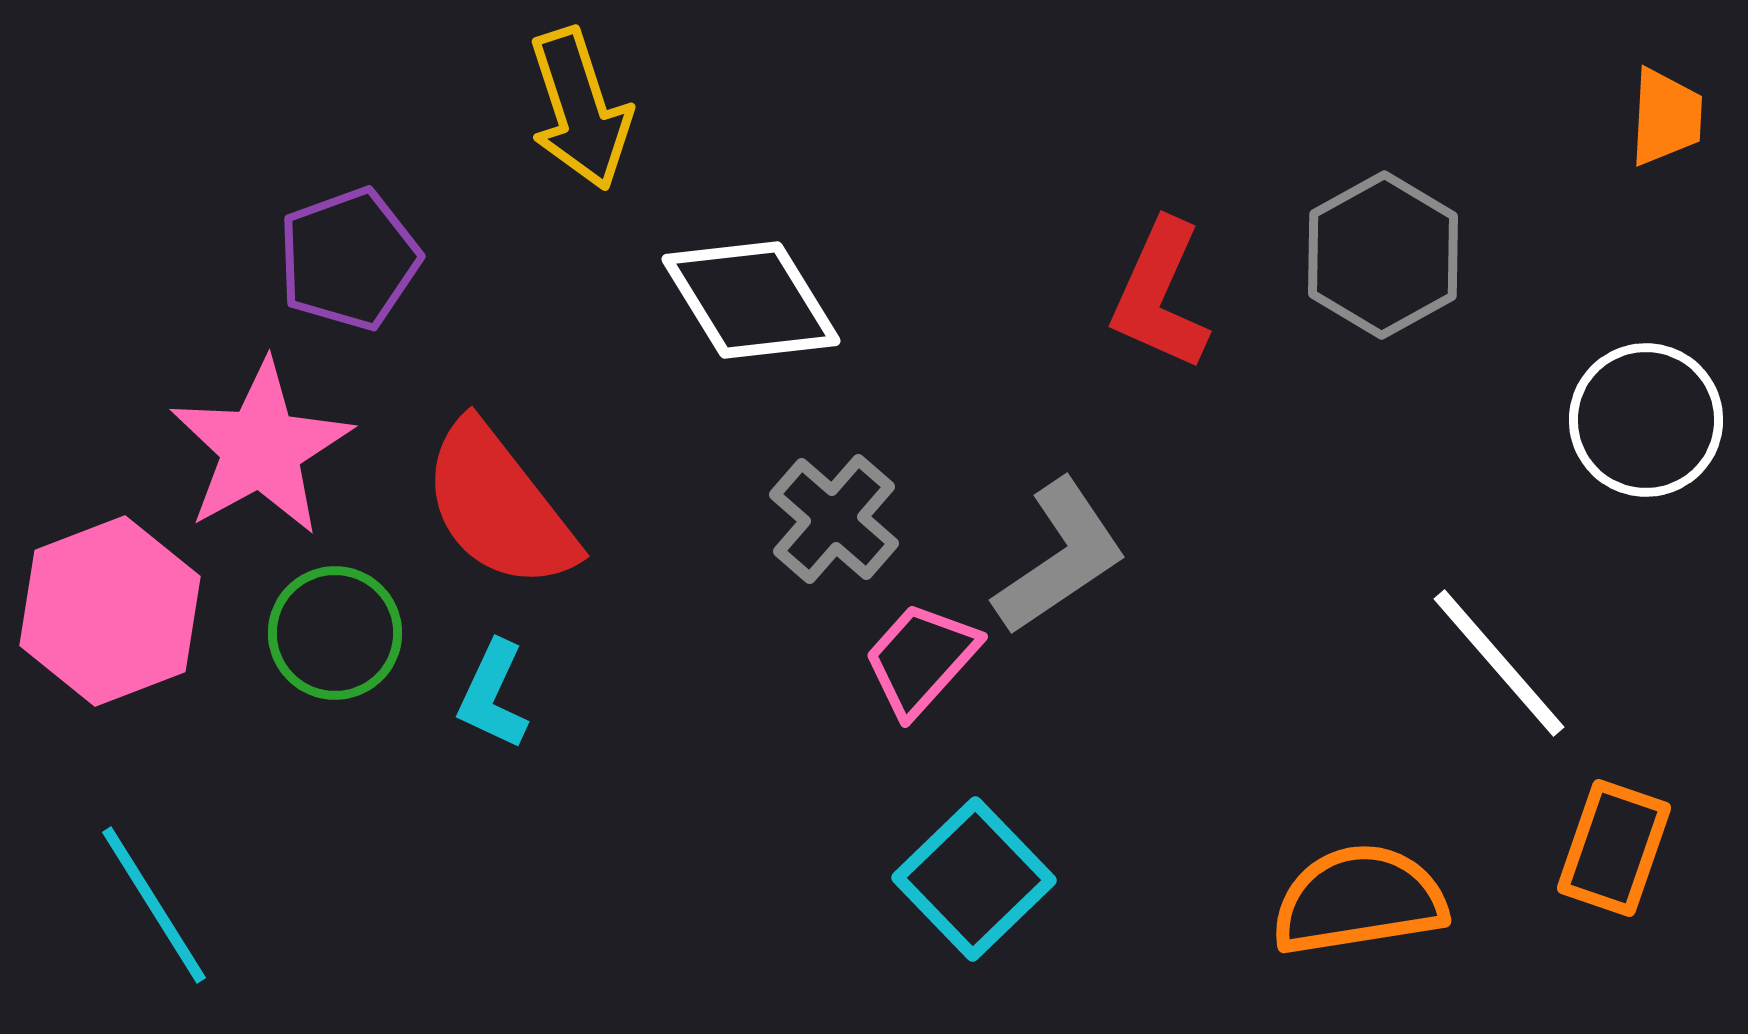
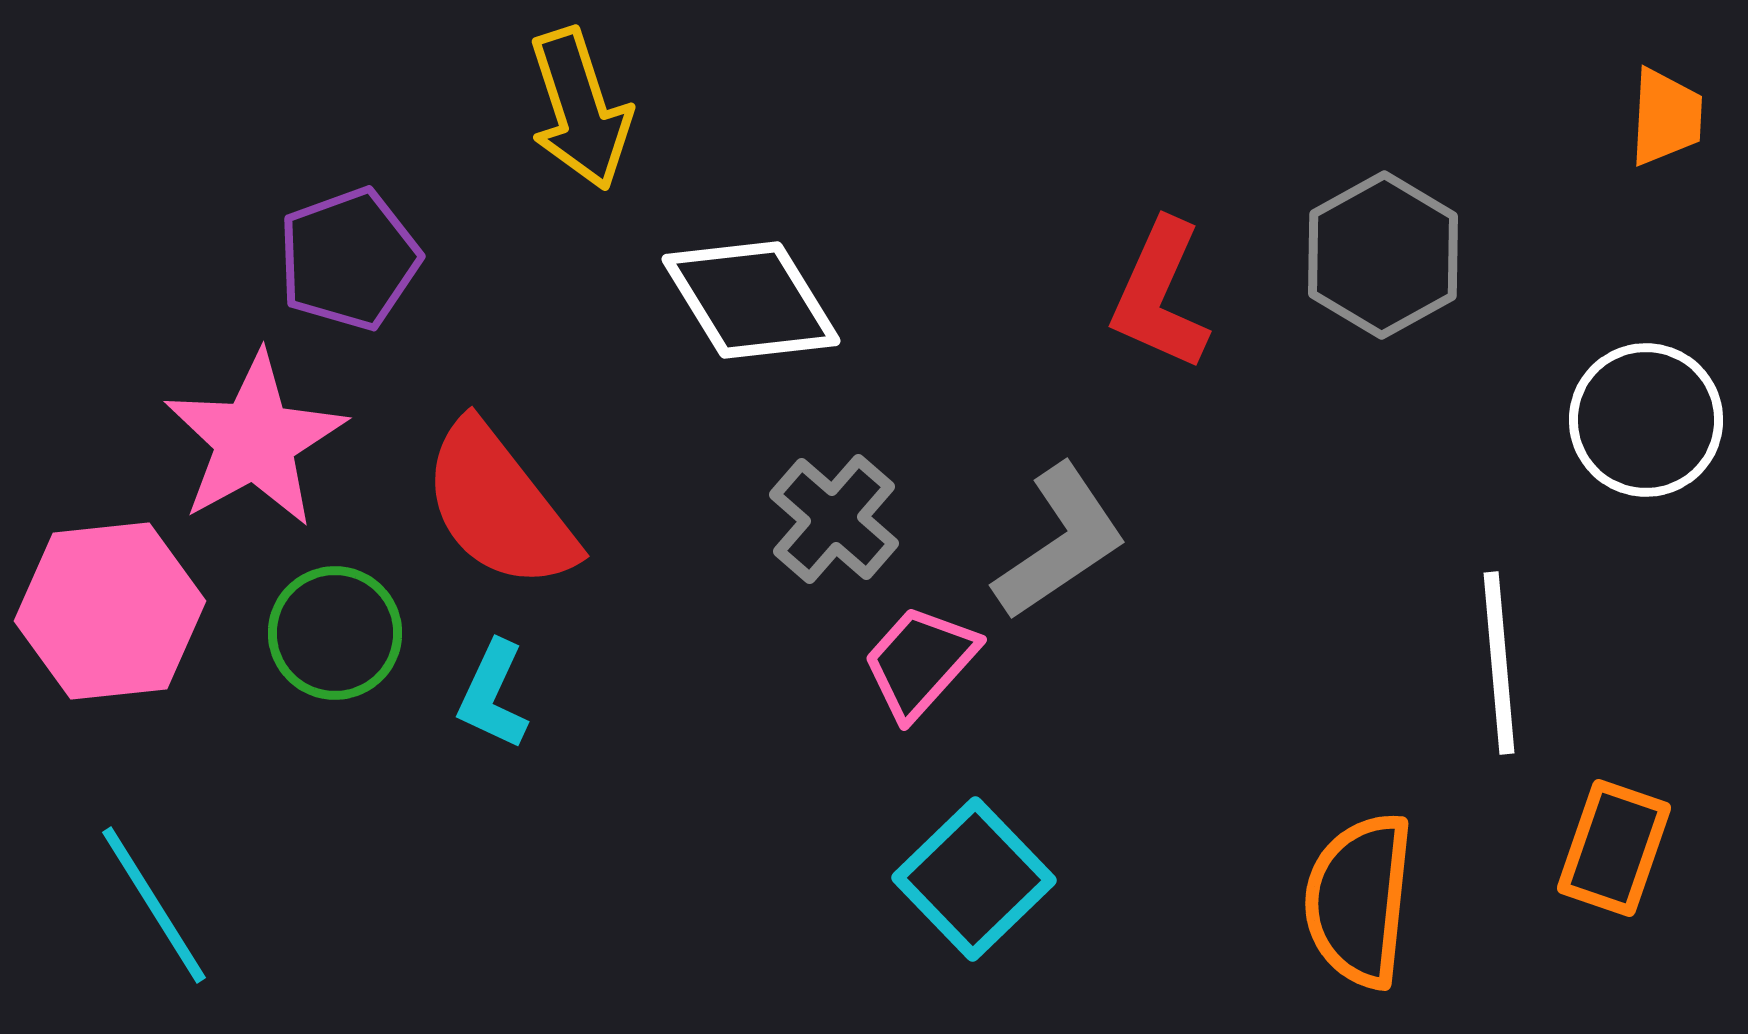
pink star: moved 6 px left, 8 px up
gray L-shape: moved 15 px up
pink hexagon: rotated 15 degrees clockwise
pink trapezoid: moved 1 px left, 3 px down
white line: rotated 36 degrees clockwise
orange semicircle: rotated 75 degrees counterclockwise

[WORK INSTRUCTIONS]:
Output exactly the lines between the one containing "pink hexagon: rotated 15 degrees clockwise" and the final line above, both inclusive.

[EXERCISE OUTPUT]:
pink hexagon: rotated 15 degrees clockwise
pink trapezoid: moved 1 px left, 3 px down
white line: rotated 36 degrees clockwise
orange semicircle: rotated 75 degrees counterclockwise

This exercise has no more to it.